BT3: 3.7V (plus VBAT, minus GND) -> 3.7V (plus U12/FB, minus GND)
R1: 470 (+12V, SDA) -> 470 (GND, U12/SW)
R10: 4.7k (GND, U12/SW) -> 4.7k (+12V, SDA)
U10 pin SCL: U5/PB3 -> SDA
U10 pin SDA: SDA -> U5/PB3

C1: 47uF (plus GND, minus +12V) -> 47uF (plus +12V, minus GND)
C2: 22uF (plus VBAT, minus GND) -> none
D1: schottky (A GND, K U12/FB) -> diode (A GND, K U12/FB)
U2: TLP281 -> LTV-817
▬▬▬▬▬▬▬▬▬▬
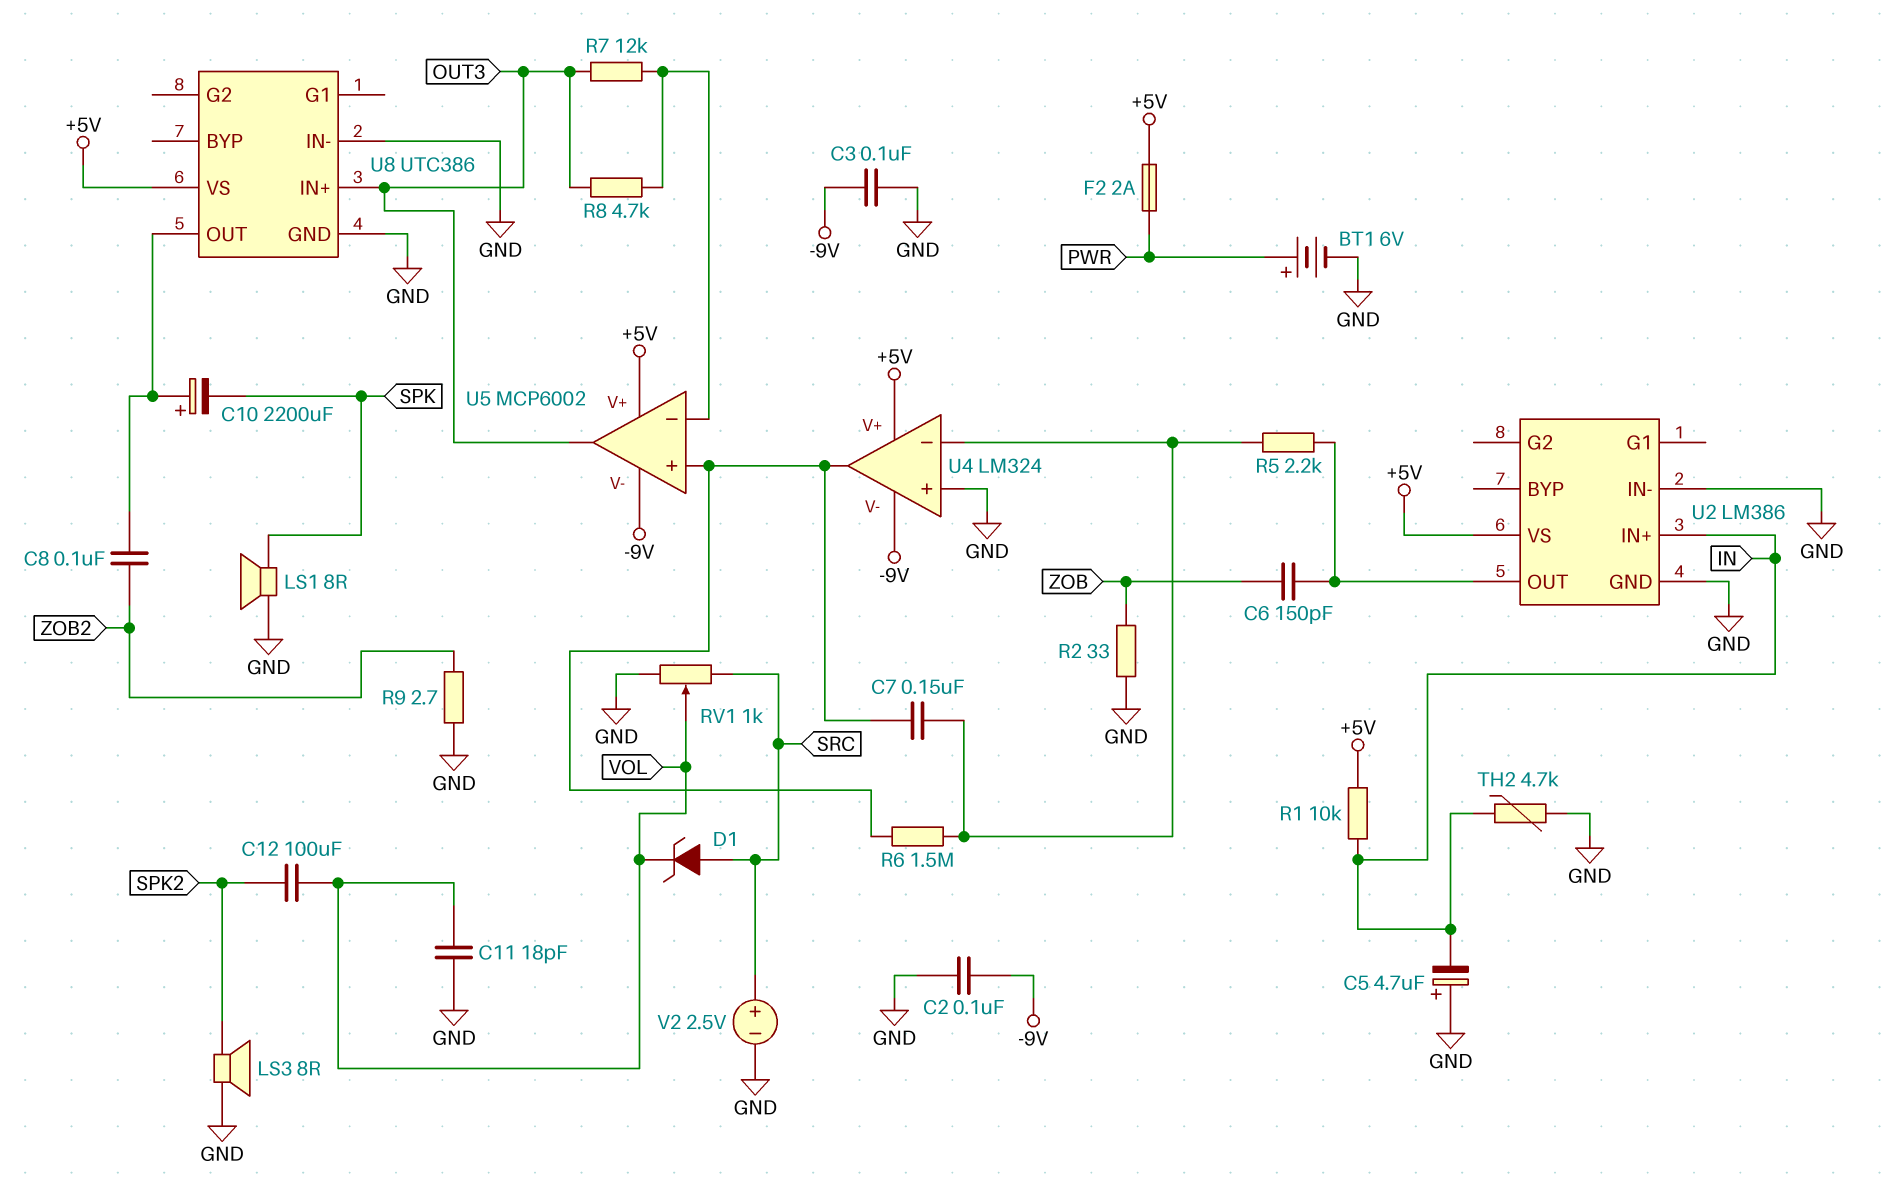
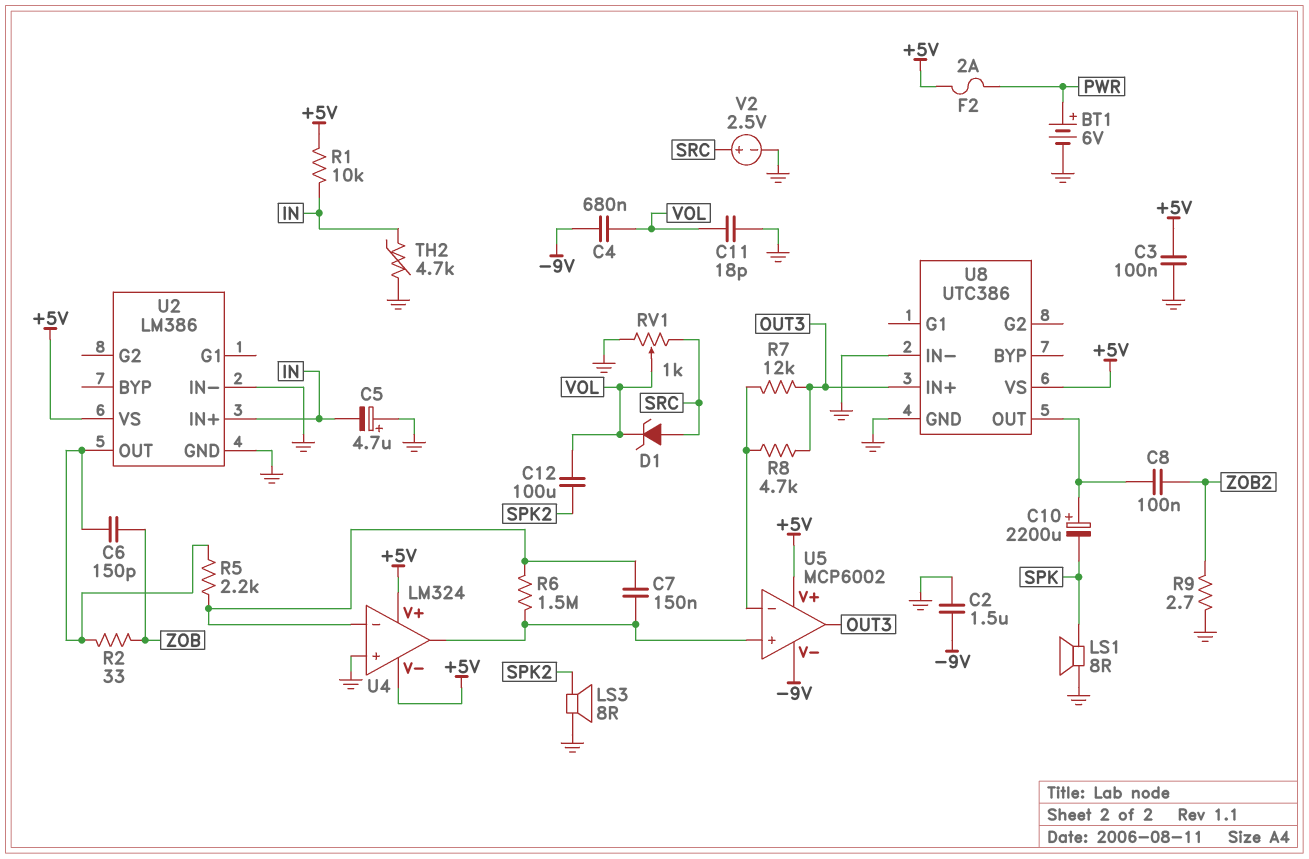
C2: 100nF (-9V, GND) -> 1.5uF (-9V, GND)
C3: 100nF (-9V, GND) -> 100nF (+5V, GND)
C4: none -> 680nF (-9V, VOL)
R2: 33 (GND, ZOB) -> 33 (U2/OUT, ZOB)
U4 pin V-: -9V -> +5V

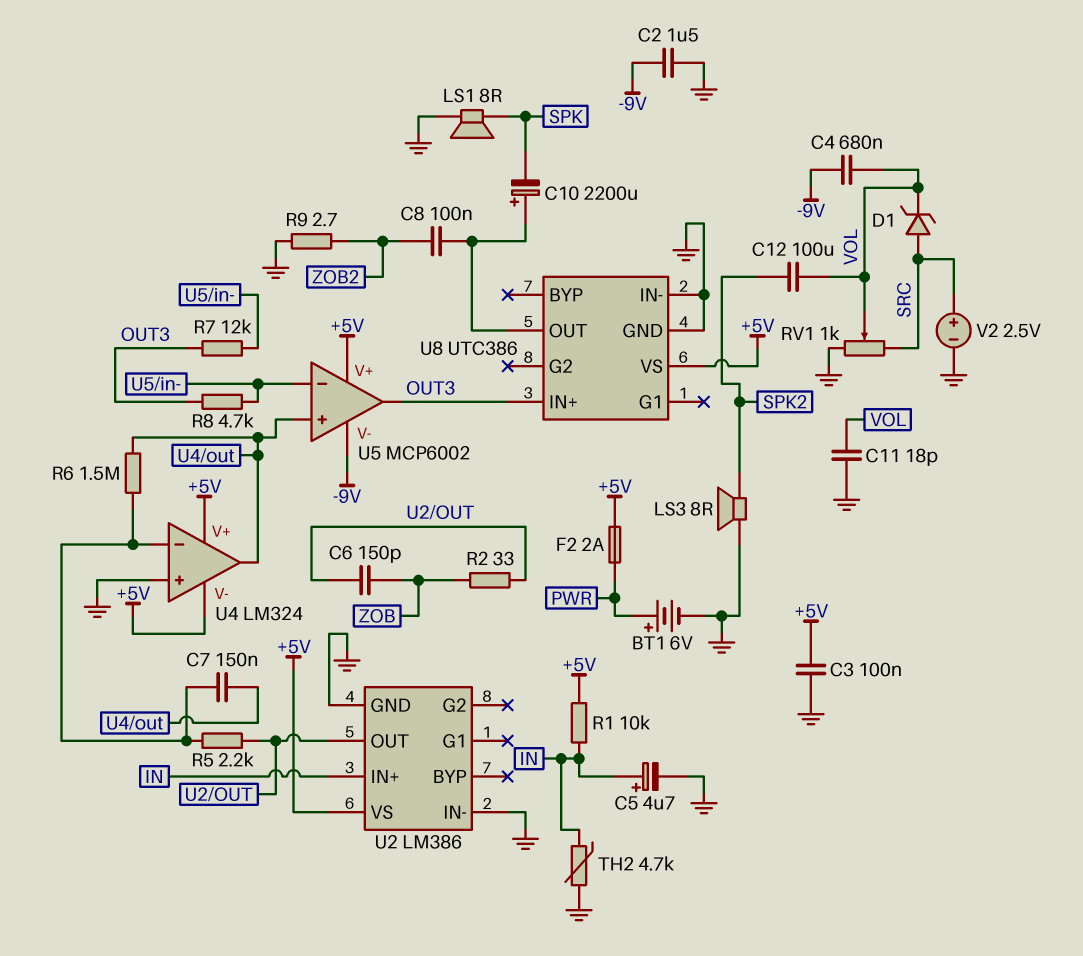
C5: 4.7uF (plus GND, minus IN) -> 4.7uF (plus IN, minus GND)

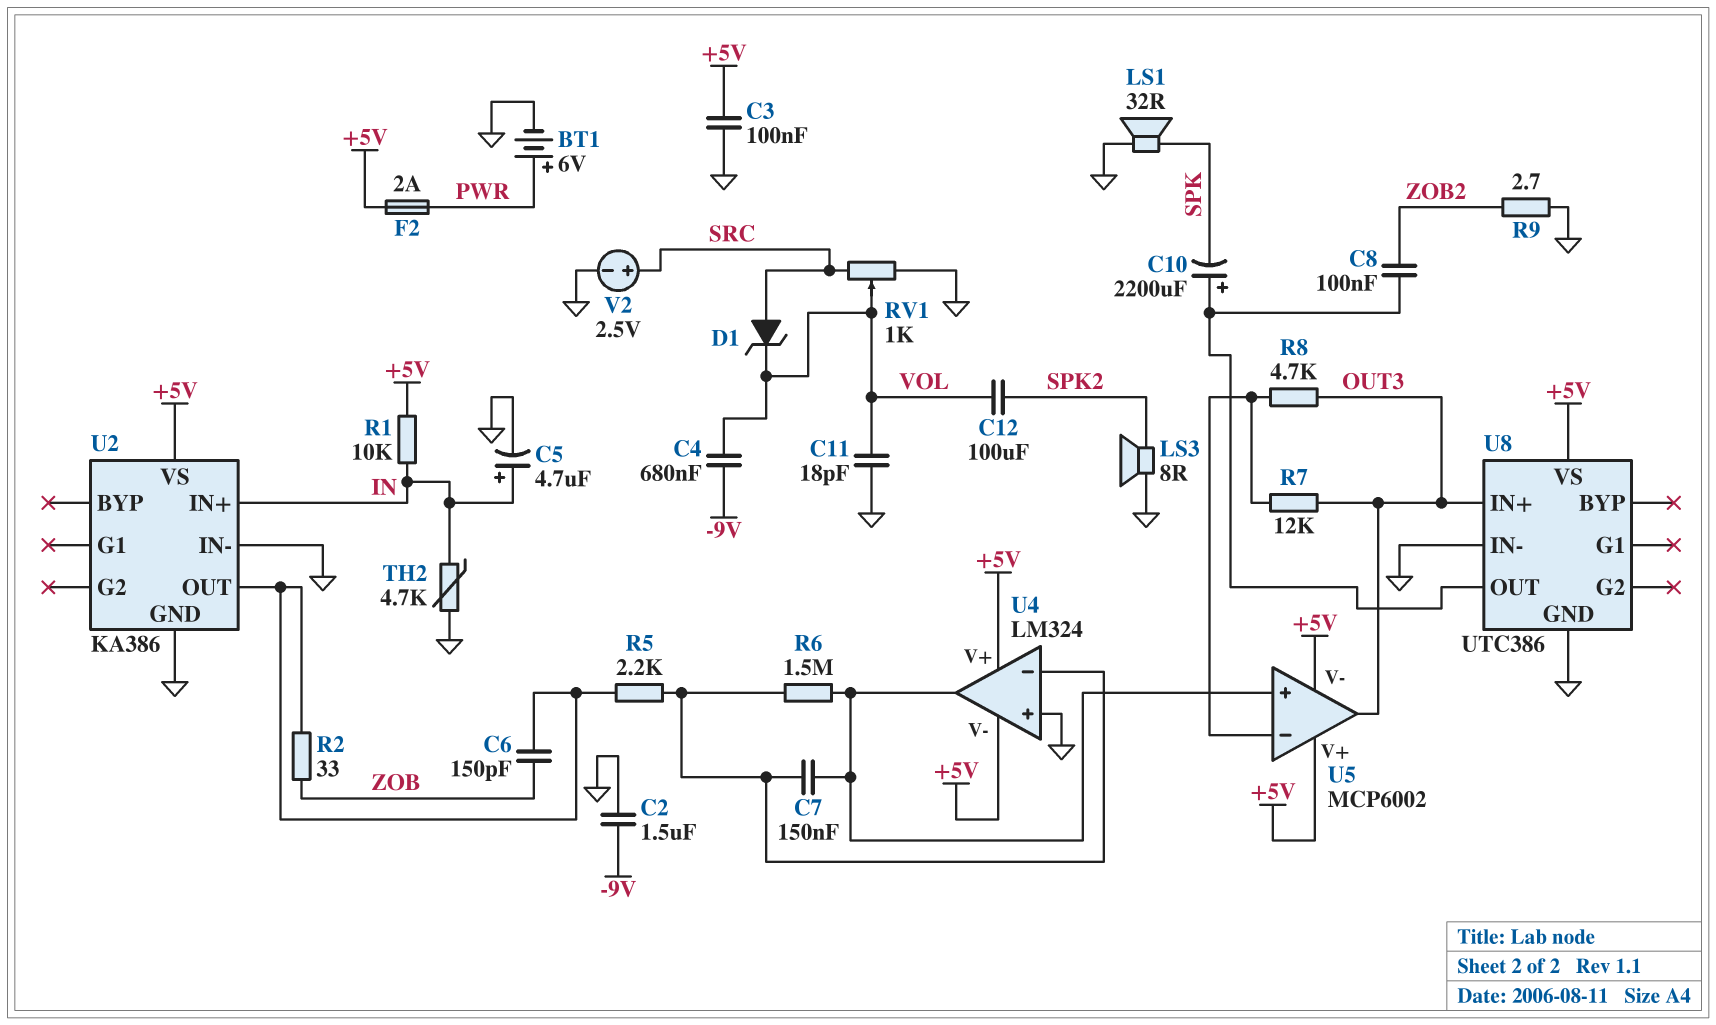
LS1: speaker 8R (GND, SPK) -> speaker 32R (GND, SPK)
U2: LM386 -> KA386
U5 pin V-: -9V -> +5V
▬▬▬▬▬▬▬▬▬▬
Transcribe the records above exactly, beginning at the line that contains "U10 pin SCL: U5/PB3 -> SDA" and ending with the line that contains "U2: TLP281 -> LTV-817", both included, and nothing else.

U10 pin SCL: U5/PB3 -> SDA
U10 pin SDA: SDA -> U5/PB3

C1: 47uF (plus GND, minus +12V) -> 47uF (plus +12V, minus GND)
C2: 22uF (plus VBAT, minus GND) -> none
D1: schottky (A GND, K U12/FB) -> diode (A GND, K U12/FB)
U2: TLP281 -> LTV-817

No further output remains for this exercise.